> [DATA EXTRACTS]
---------------

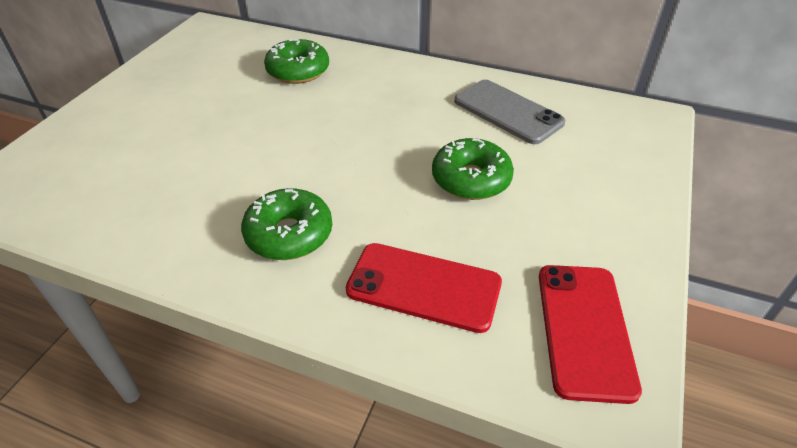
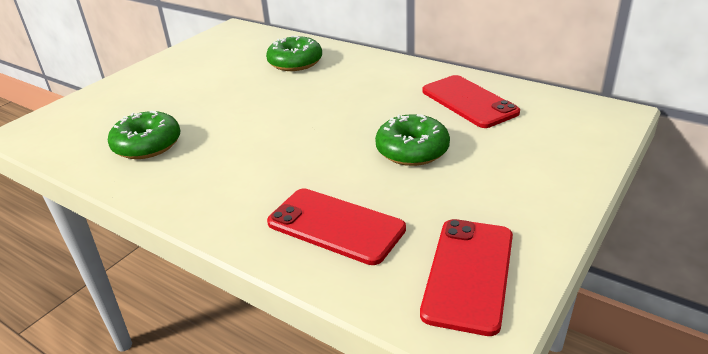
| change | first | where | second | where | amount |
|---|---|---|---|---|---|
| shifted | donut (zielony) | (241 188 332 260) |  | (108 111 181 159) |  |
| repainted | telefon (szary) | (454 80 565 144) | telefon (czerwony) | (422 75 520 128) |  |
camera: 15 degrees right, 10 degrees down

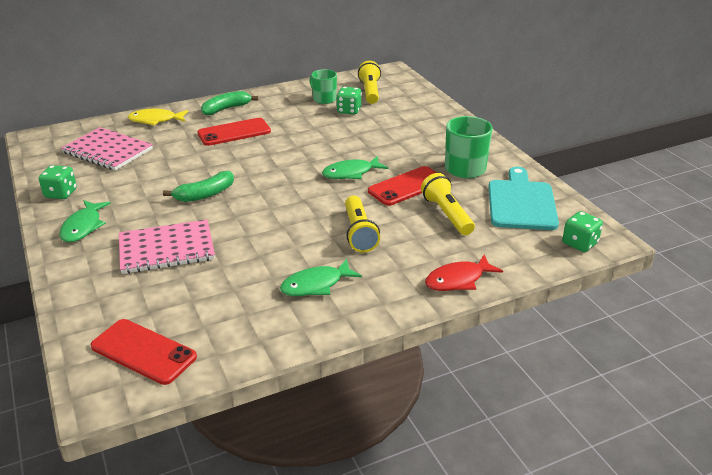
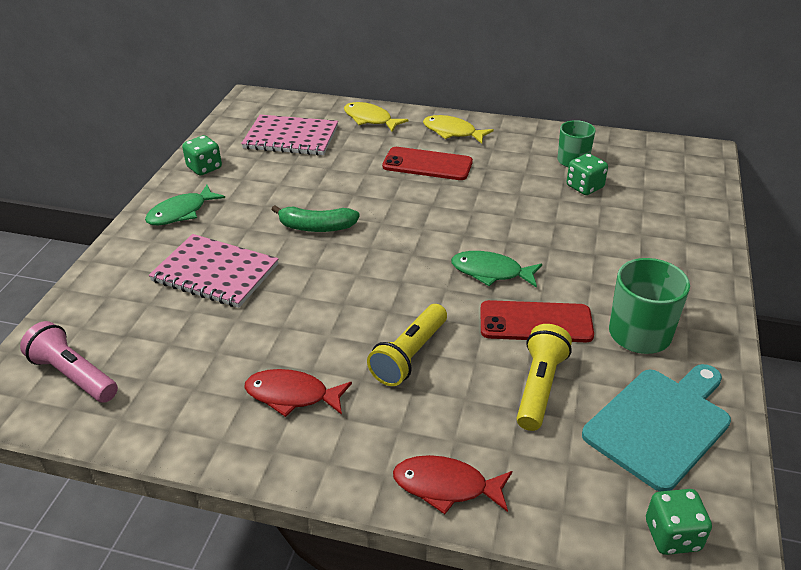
| change | first | where | second | where | amount |
|---|---|---|---|---|---|
| rotated | zeszyt (różowy) | (61 127 153 171) |  | (241 115 338 155) | 60 degrees counterclockwise |
| swapped | telefon (czerwony) | (90 319 197 385) | latarka (różowy) | (20 321 118 403) |  |
| swapped | banan (zielony) | (201 91 258 115) | ryba (żółty) | (423 115 494 144) |  |
| repainted | ryba (zielony) | (280 259 362 296) | ryba (czerwony) | (244 369 352 417) |  |
| gone | latarka (żółty) | (358 61 381 104) |  |  |  |
camera: 40 degrees right, 5 degrees up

---------------

> [WHAT YOU WILL DO]
No line should appear in the answer except those from the one containing "gone | latarka" through the last line of the listing, each retyped exactly.

> [REPLY TO THE EXERCISE]
| gone | latarka (żółty) | (358 61 381 104) |  |  |  |
camera: 40 degrees right, 5 degrees up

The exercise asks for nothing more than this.